■ Exercise ■
Please transcribe the data below exactly. Leave the pictures out.

(Records to use begins)

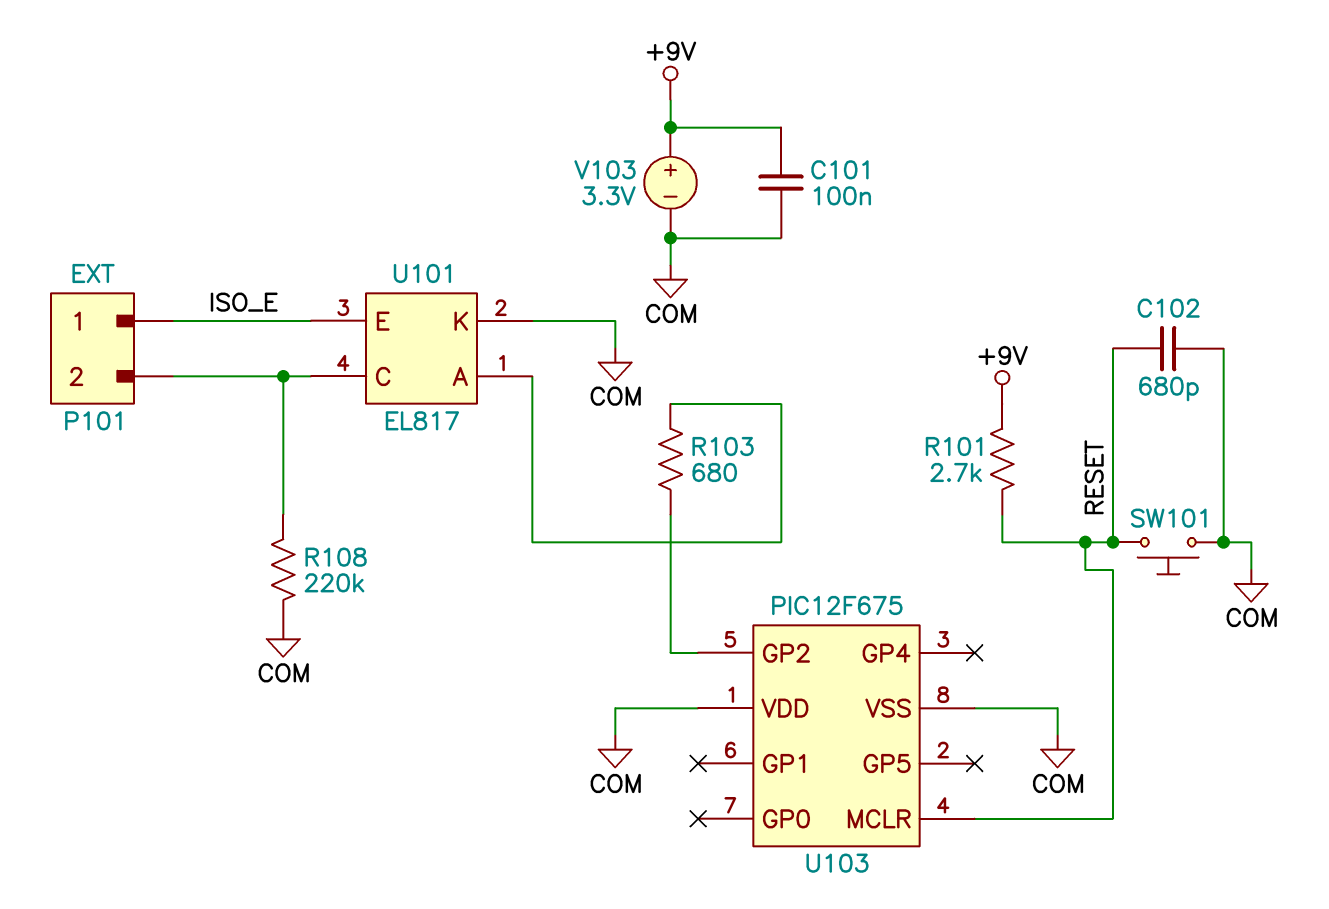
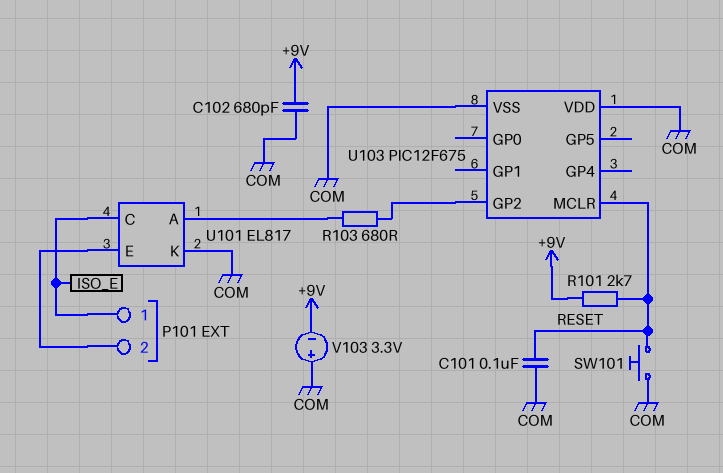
C101: 100nF (+9V, COM) -> 100nF (COM, RESET)
C102: 680pF (COM, RESET) -> 680pF (+9V, COM)
R108: 220k (COM, P101/2) -> none
U101 pin C: P101/2 -> ISO_E
U101 pin E: ISO_E -> P101/2
V103: 3.3V (plus +9V, minus COM) -> 3.3V (plus COM, minus +9V)

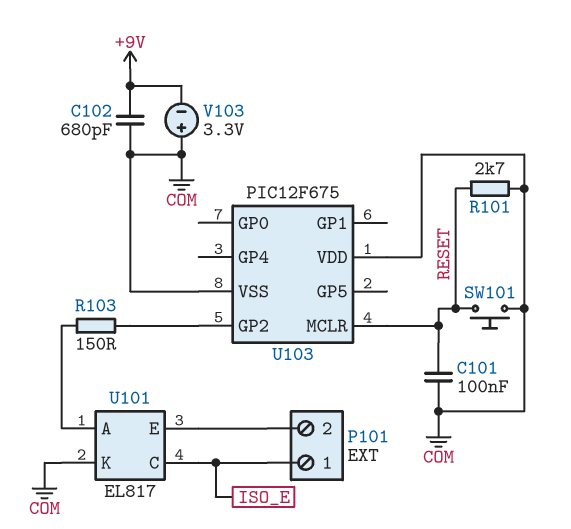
R101: 2.7k (+9V, RESET) -> 2.7k (COM, RESET)
R103: 680 (U101/A, U103/GP2) -> 150 (U101/A, U103/GP2)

(Records to use ends)

■ Written solution ■
C101: 100nF (+9V, COM) -> 100nF (COM, RESET)
C102: 680pF (COM, RESET) -> 680pF (+9V, COM)
R108: 220k (COM, P101/2) -> none
U101 pin C: P101/2 -> ISO_E
U101 pin E: ISO_E -> P101/2
V103: 3.3V (plus +9V, minus COM) -> 3.3V (plus COM, minus +9V)

R101: 2.7k (+9V, RESET) -> 2.7k (COM, RESET)
R103: 680 (U101/A, U103/GP2) -> 150 (U101/A, U103/GP2)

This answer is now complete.